▸ **GOAL OF THE EXERCISE**
Only the text of the records belongs in the answer, copied exactly and without pictures.

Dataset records
Start of Block

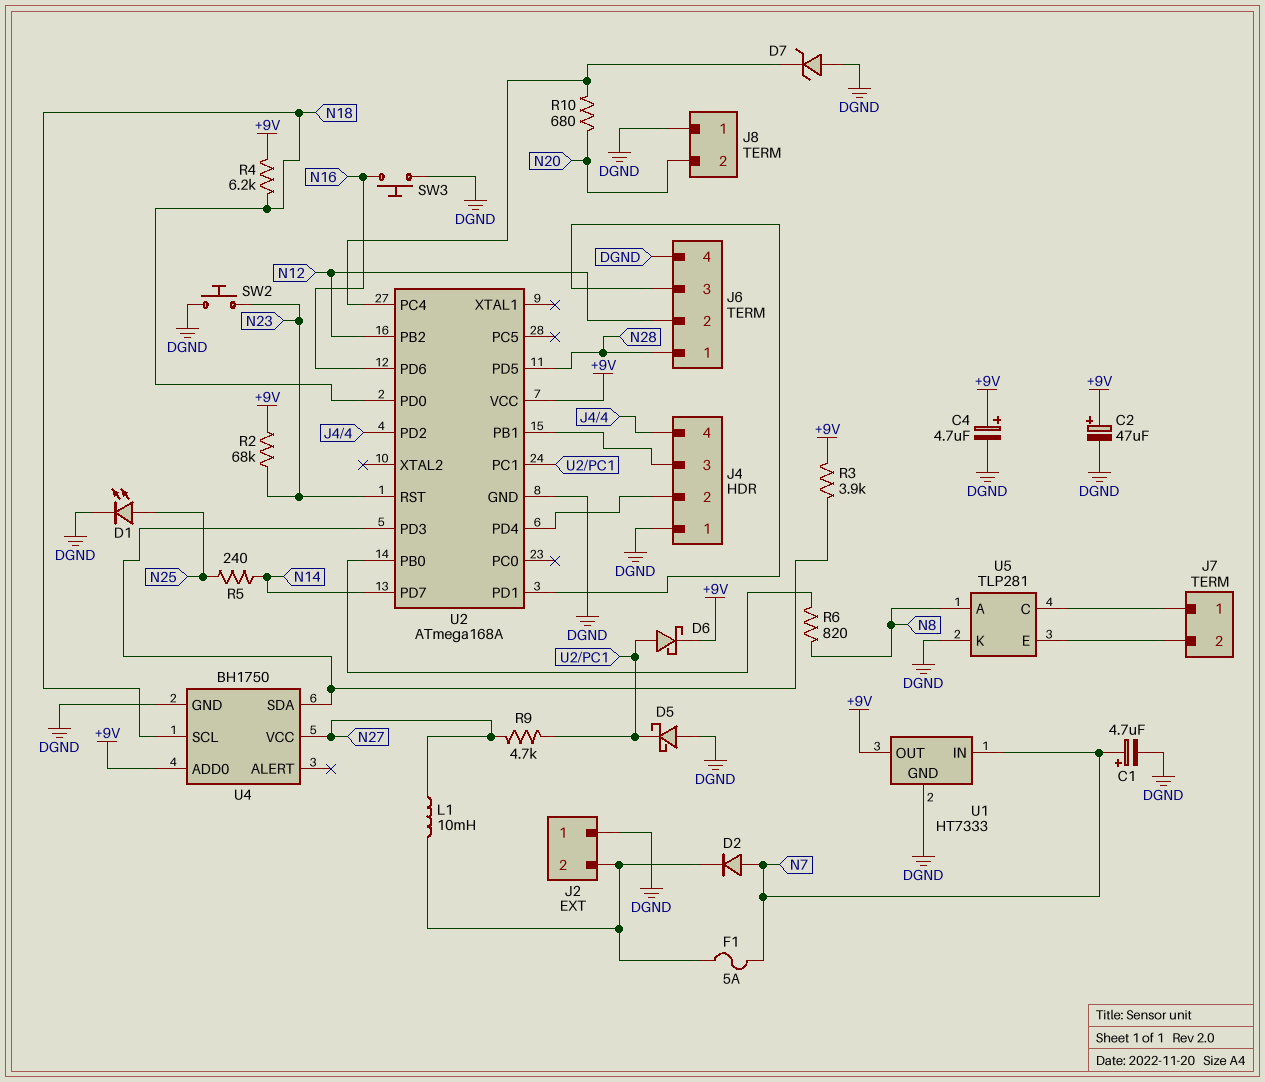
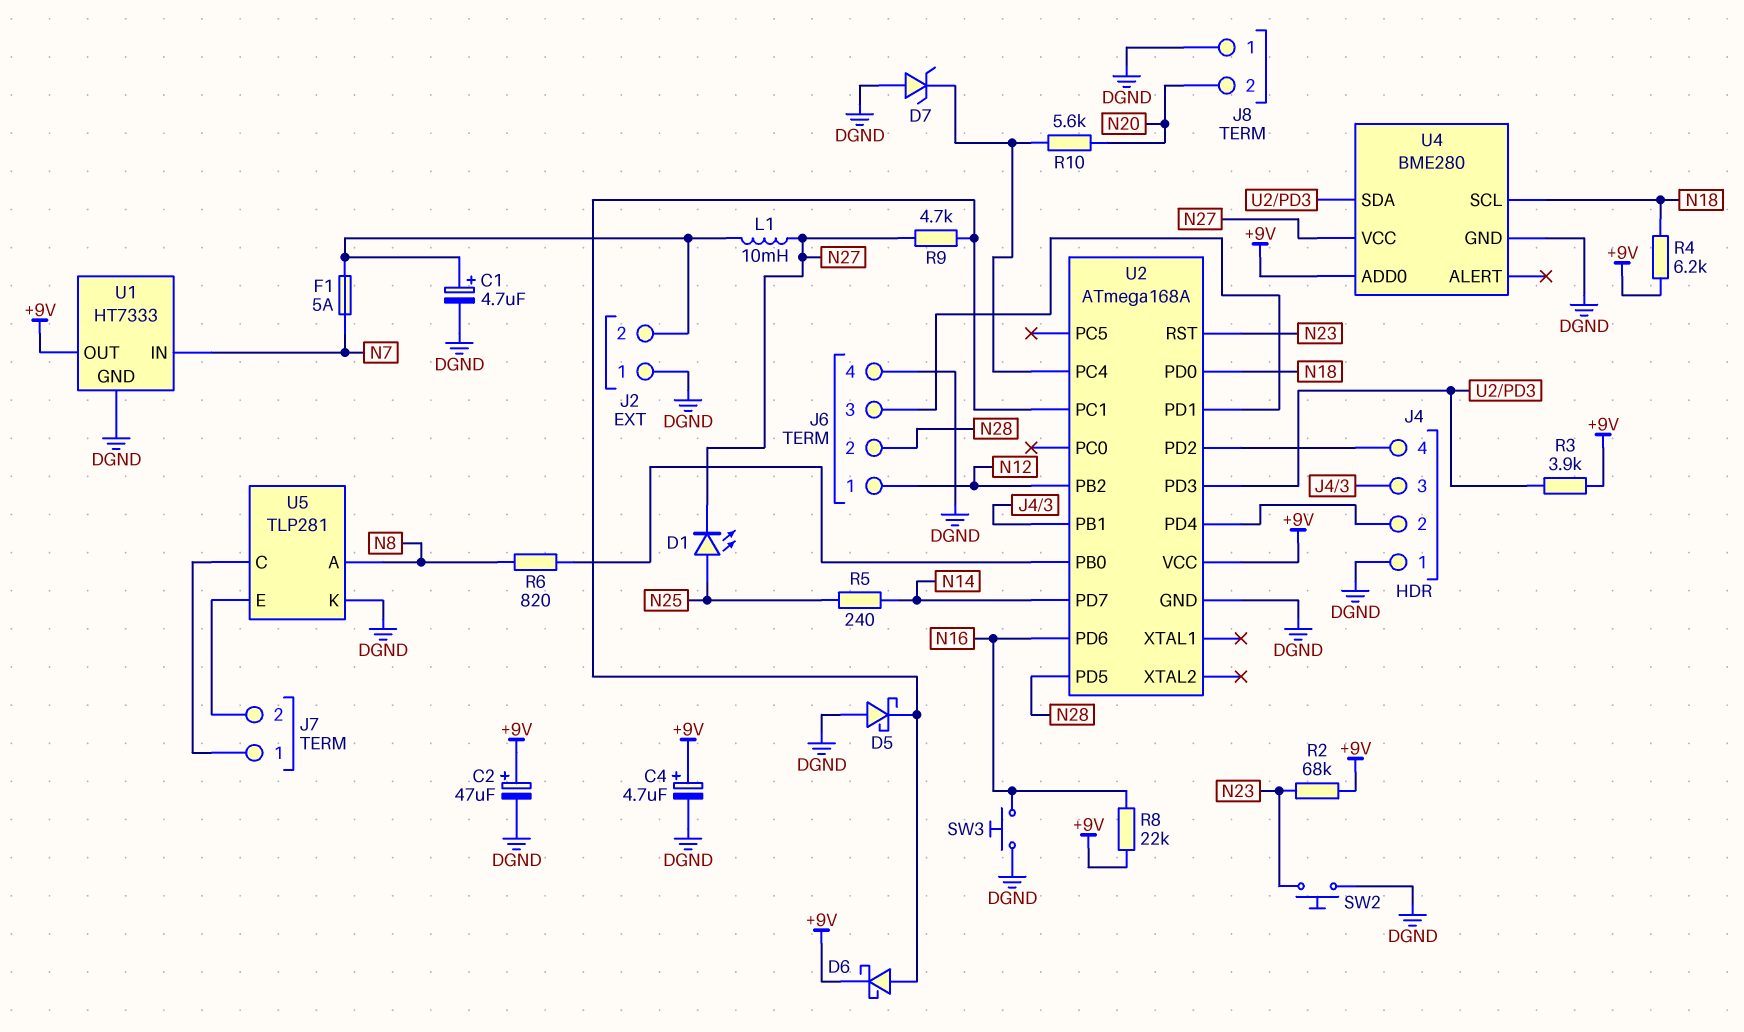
C1: 4.7uF (plus N7, minus DGND) -> 4.7uF (plus J2/2, minus DGND)
D1: LED (A N25, K DGND) -> LED (A N25, K N27)
D2: diode (A N7, K J2/2) -> none
J6 pin 1: N28 -> N12
J6 pin 2: N12 -> N28
R8: none -> 22k (+9V, N16)
R10: 680 (N20, U2/PC4) -> 5.6k (N20, U2/PC4)
U4: BH1750 -> BME280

End of Block

▸ **WRITTEN SOLUTION**
C1: 4.7uF (plus N7, minus DGND) -> 4.7uF (plus J2/2, minus DGND)
D1: LED (A N25, K DGND) -> LED (A N25, K N27)
D2: diode (A N7, K J2/2) -> none
J6 pin 1: N28 -> N12
J6 pin 2: N12 -> N28
R8: none -> 22k (+9V, N16)
R10: 680 (N20, U2/PC4) -> 5.6k (N20, U2/PC4)
U4: BH1750 -> BME280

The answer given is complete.